**Task details:**
Below this line is a listing that includes pictures. Copy exactly, and only, the lines from the one containing "V201: 9V (plus" through the one containing "R204: 2.7k (AGND, SENS) -> 2.7k (HEAT, OPTO)"; the pictures do not go in the copy.

[Extracted entries Boundary: Start]

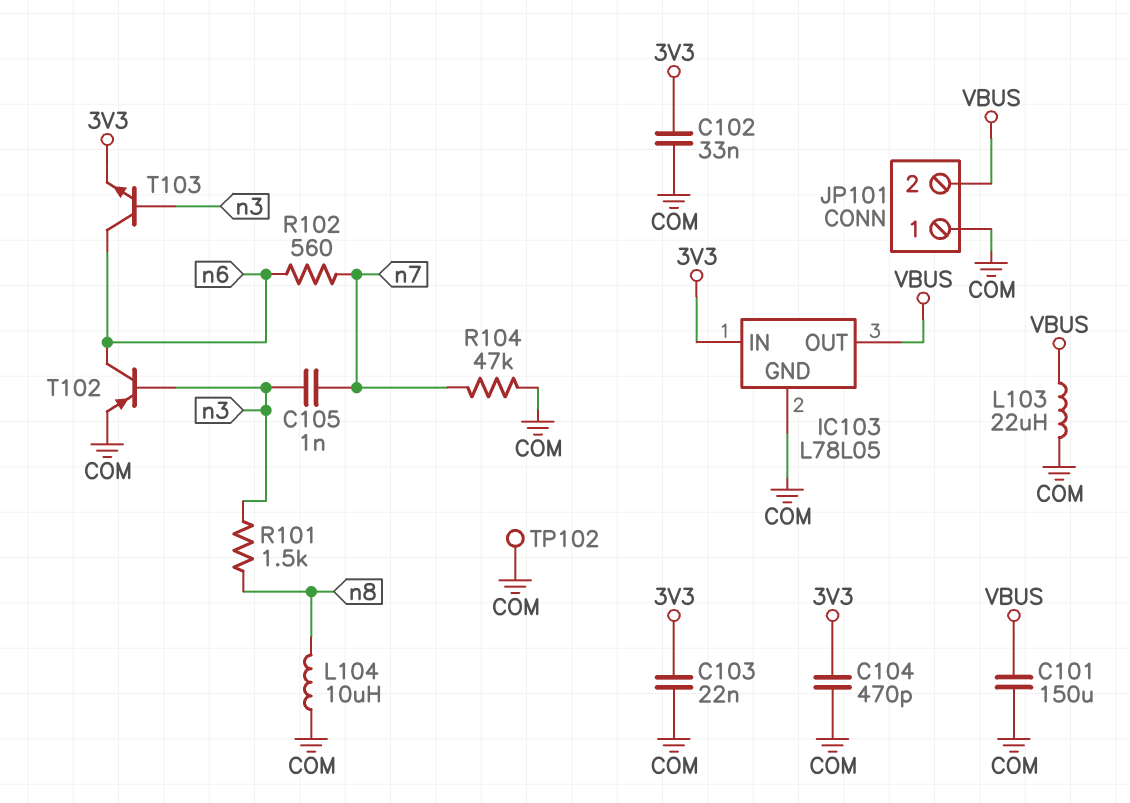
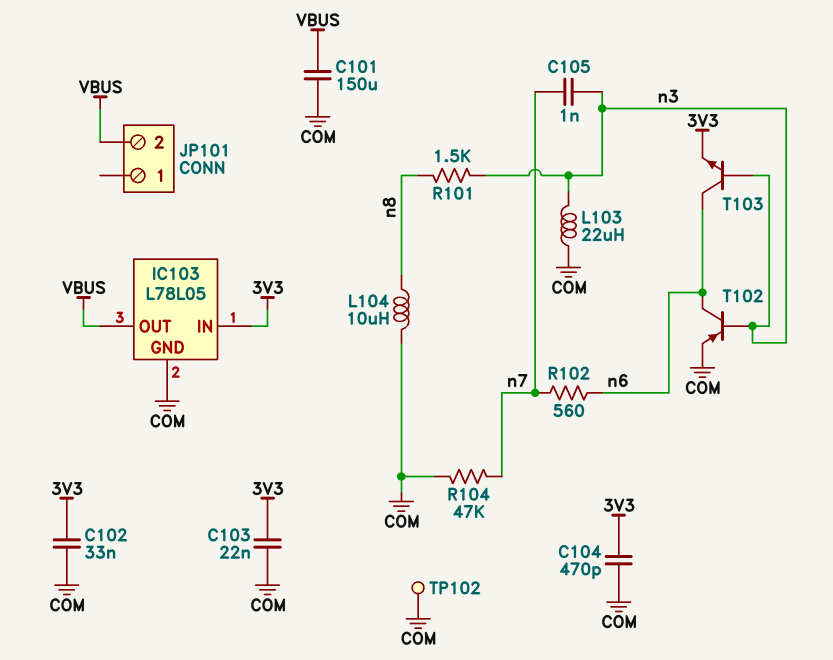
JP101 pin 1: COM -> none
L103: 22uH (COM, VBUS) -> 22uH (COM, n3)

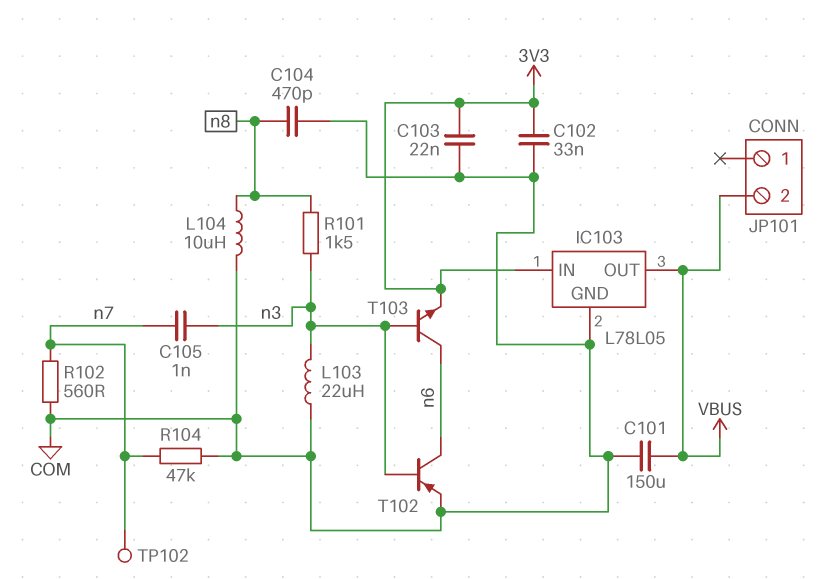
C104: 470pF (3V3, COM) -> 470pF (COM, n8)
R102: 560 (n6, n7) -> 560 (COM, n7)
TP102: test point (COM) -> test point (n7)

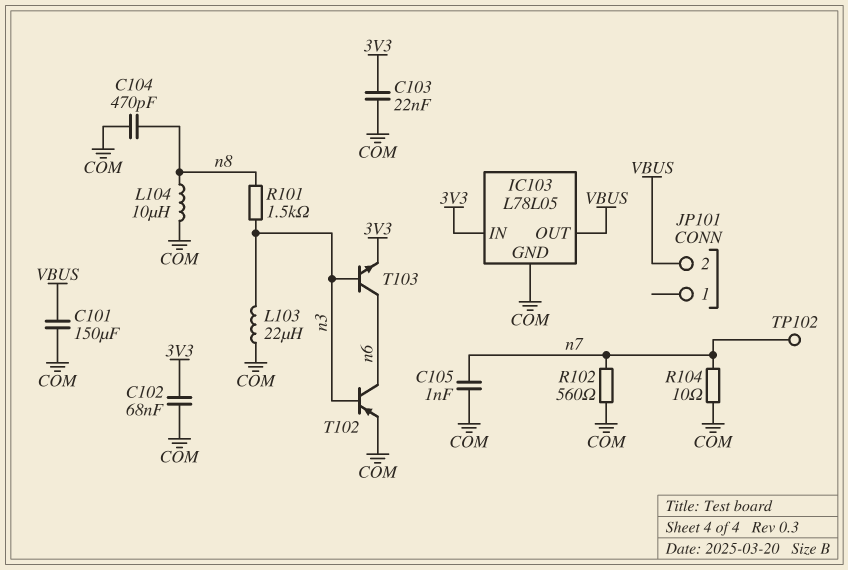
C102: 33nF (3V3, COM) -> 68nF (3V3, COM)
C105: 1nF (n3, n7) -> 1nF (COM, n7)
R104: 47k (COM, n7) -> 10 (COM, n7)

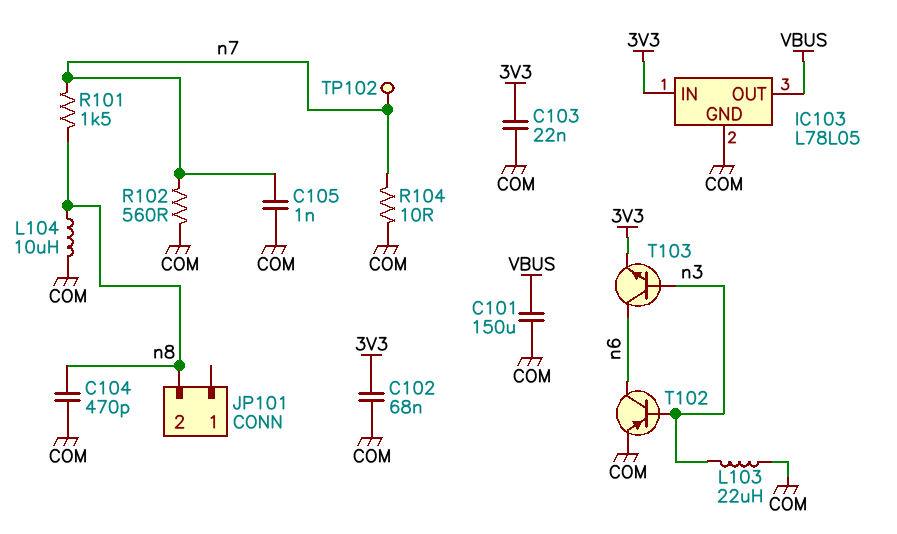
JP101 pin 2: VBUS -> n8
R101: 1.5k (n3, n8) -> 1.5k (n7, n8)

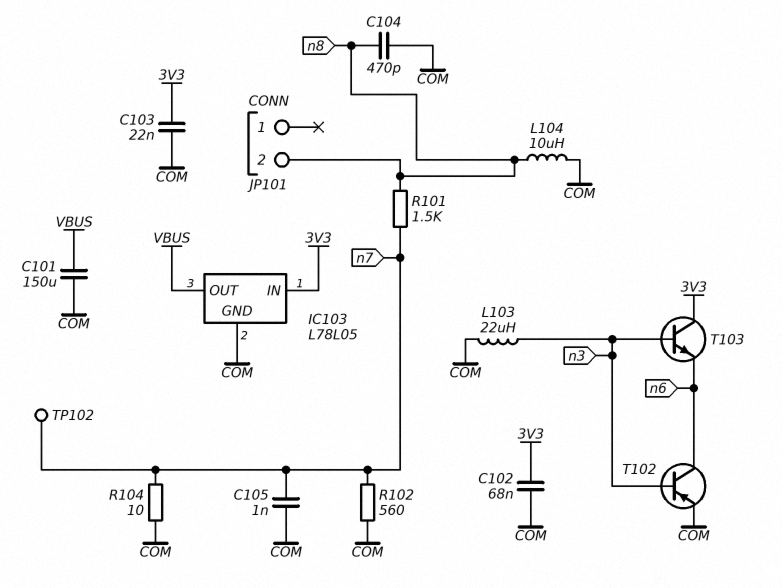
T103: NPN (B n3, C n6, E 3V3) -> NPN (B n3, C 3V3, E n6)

[Extracted entries Boundary: End]
[Extracted entries Boundary: Start]

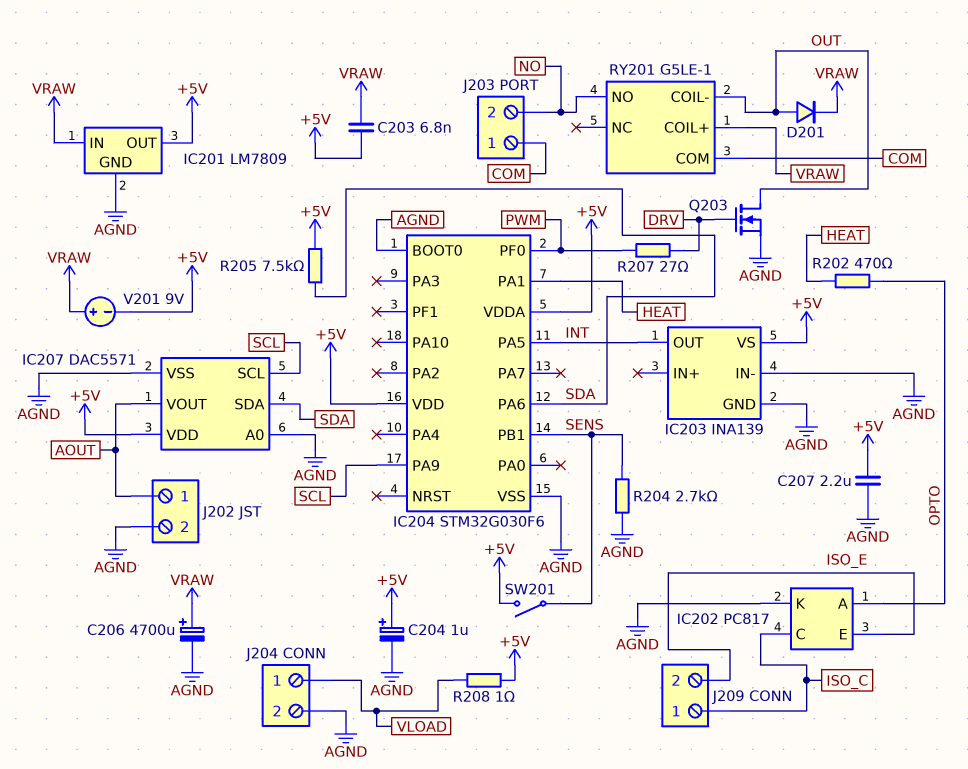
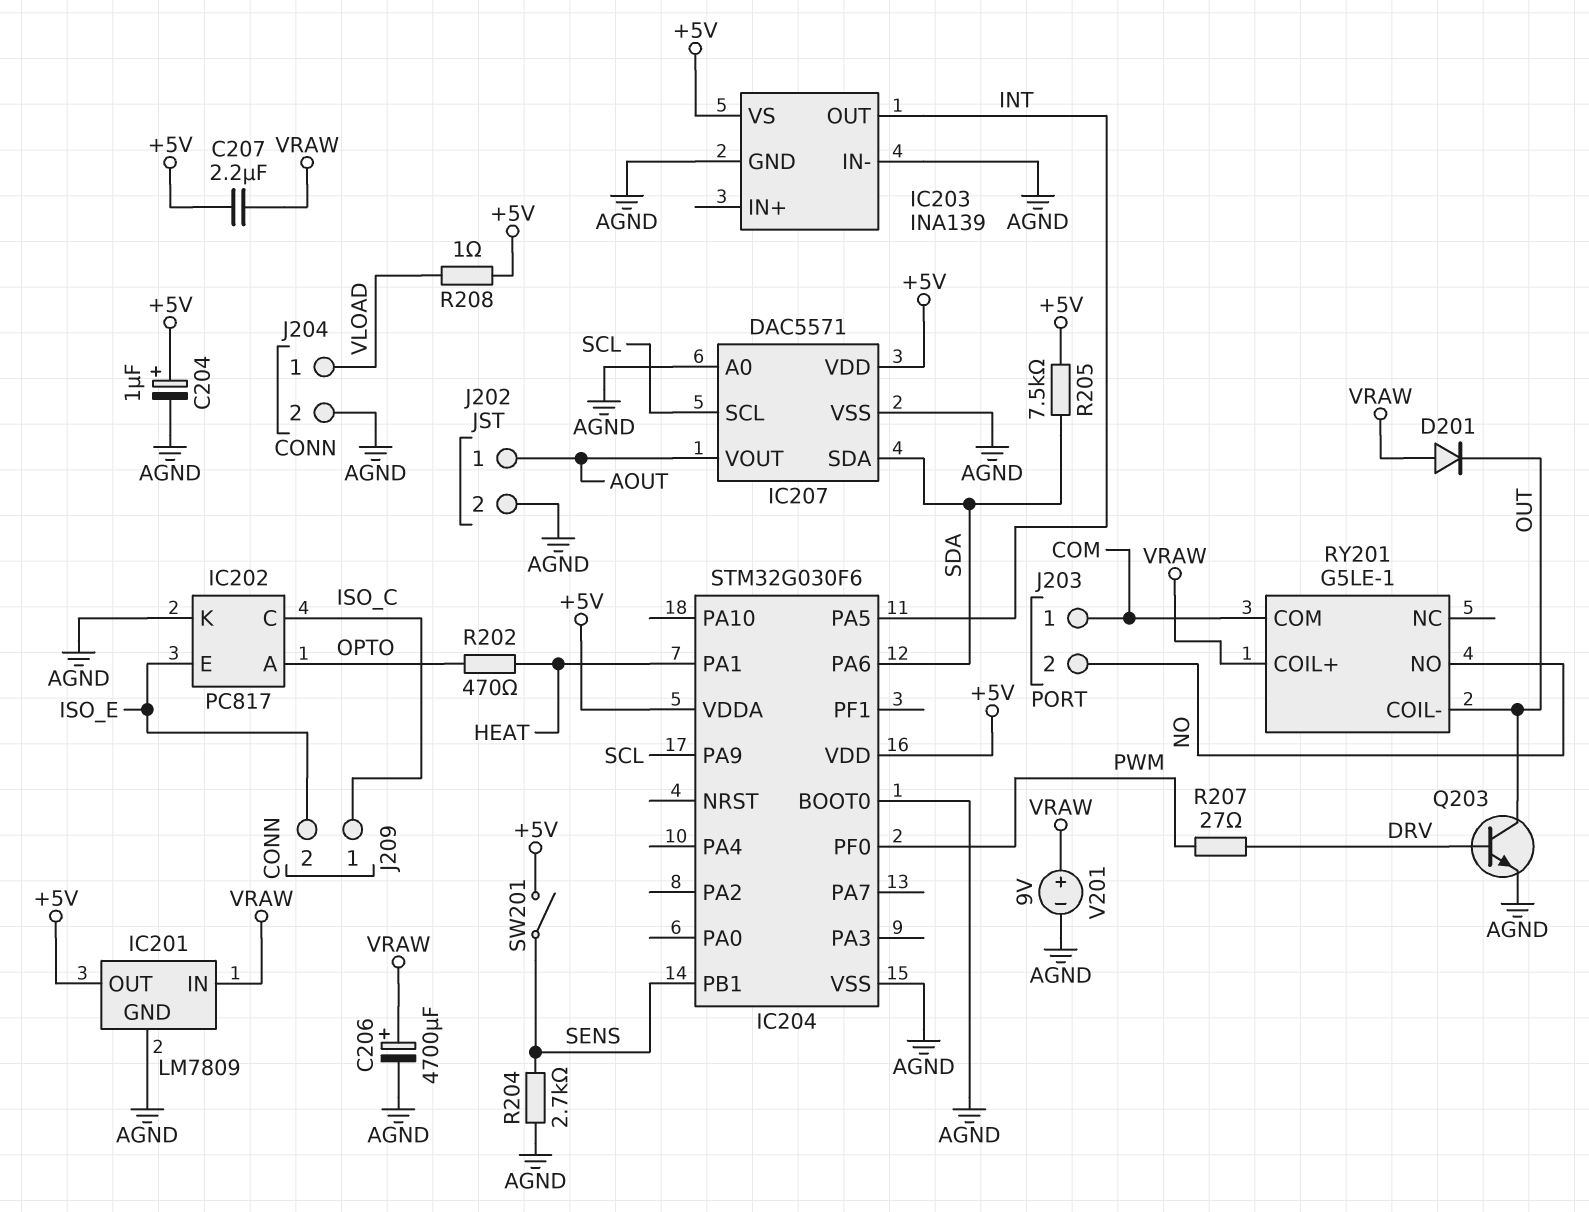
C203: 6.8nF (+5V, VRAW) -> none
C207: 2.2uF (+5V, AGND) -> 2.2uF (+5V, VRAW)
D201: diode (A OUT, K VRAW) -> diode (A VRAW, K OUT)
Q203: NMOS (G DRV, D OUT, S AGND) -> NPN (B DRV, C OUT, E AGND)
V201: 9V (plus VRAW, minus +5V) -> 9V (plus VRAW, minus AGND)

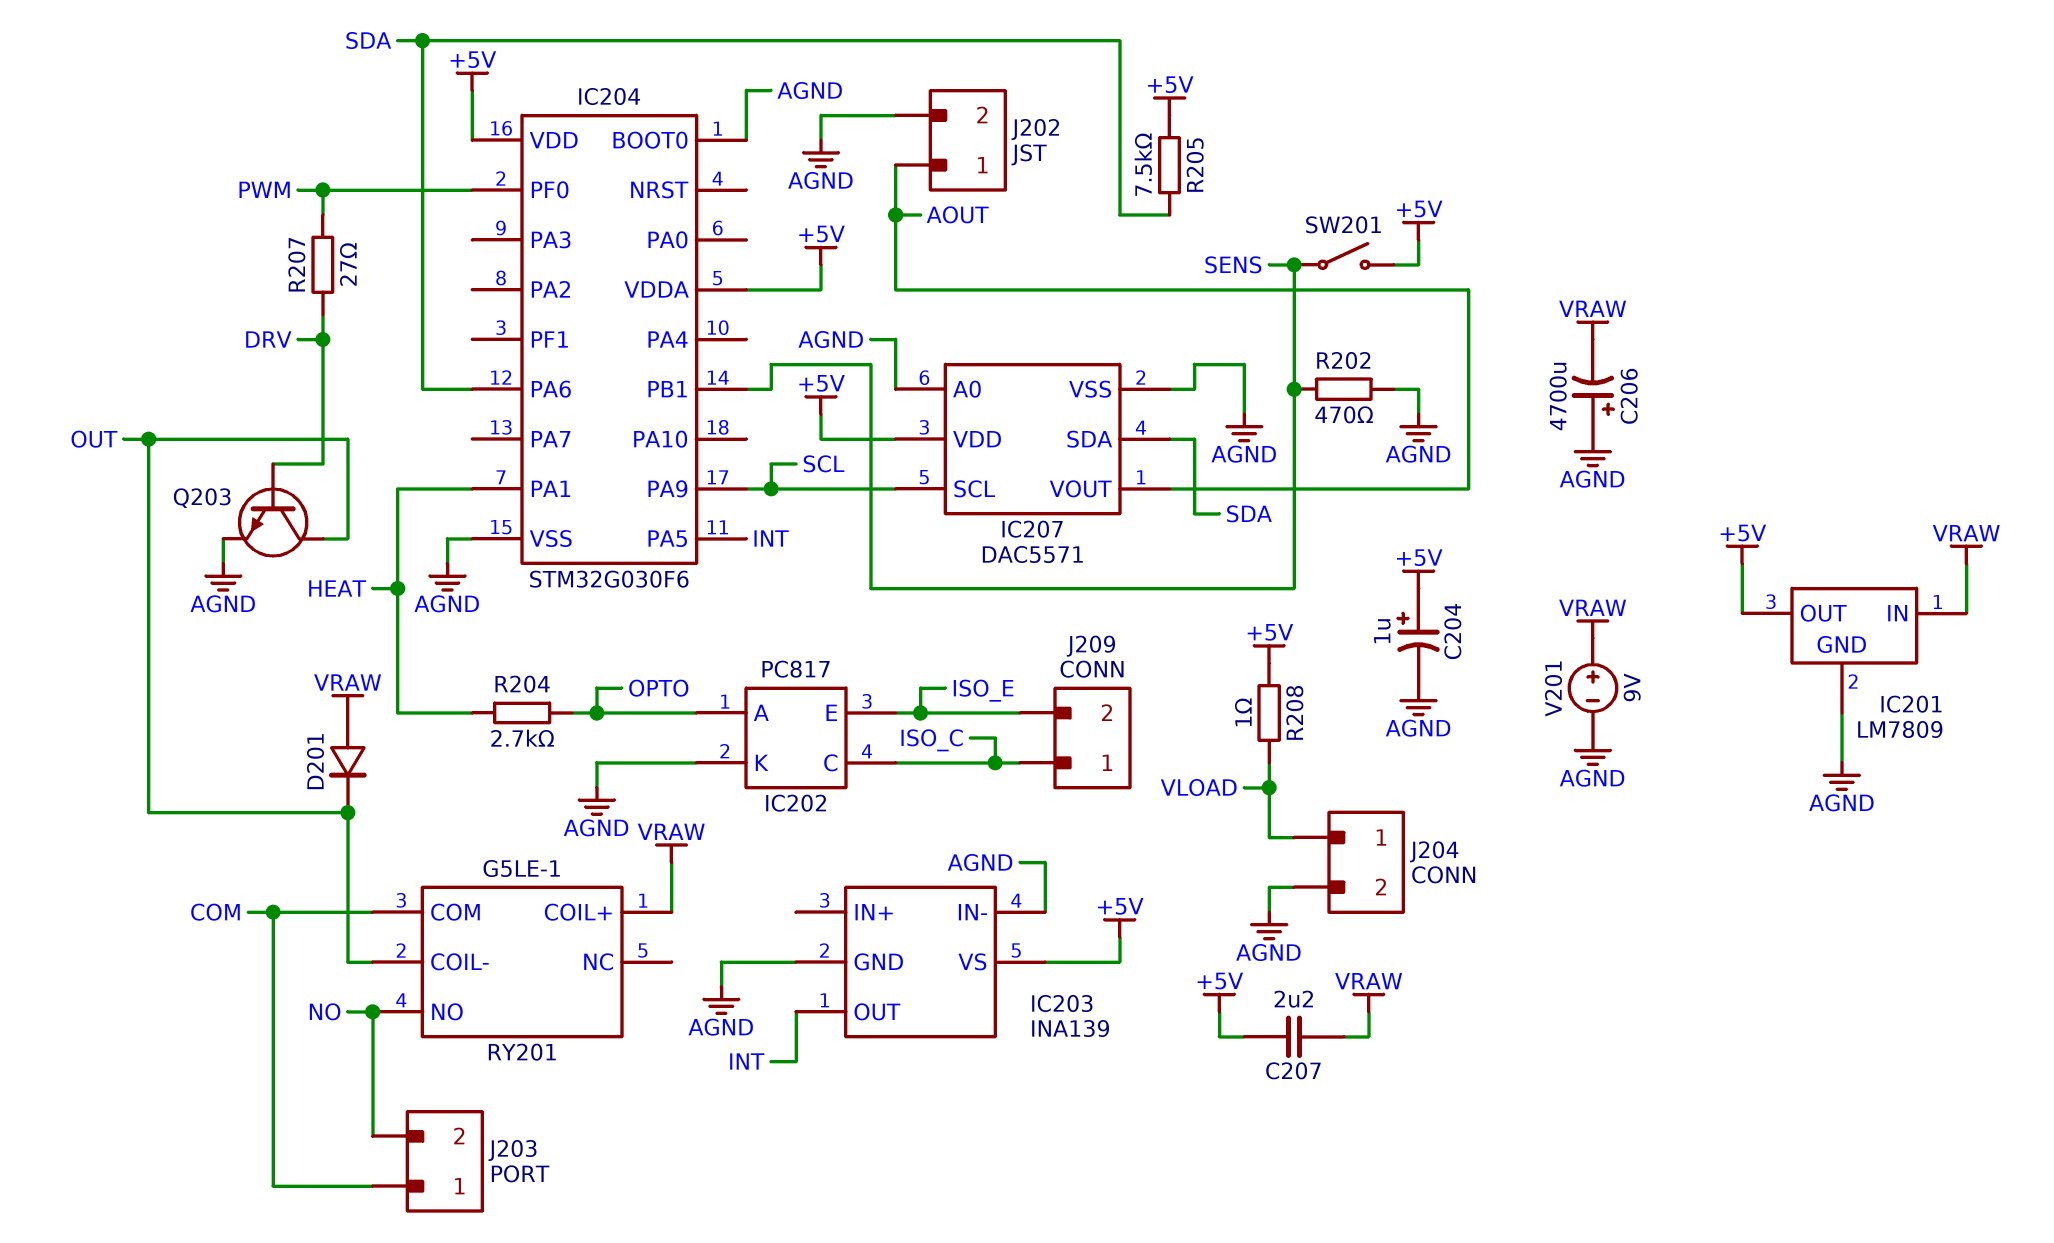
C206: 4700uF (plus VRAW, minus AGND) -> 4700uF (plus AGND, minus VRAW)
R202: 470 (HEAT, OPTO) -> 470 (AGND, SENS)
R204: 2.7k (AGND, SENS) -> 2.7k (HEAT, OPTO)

[Extracted entries Boundary: End]

**Exercise result:**
V201: 9V (plus VRAW, minus +5V) -> 9V (plus VRAW, minus AGND)

C206: 4700uF (plus VRAW, minus AGND) -> 4700uF (plus AGND, minus VRAW)
R202: 470 (HEAT, OPTO) -> 470 (AGND, SENS)
R204: 2.7k (AGND, SENS) -> 2.7k (HEAT, OPTO)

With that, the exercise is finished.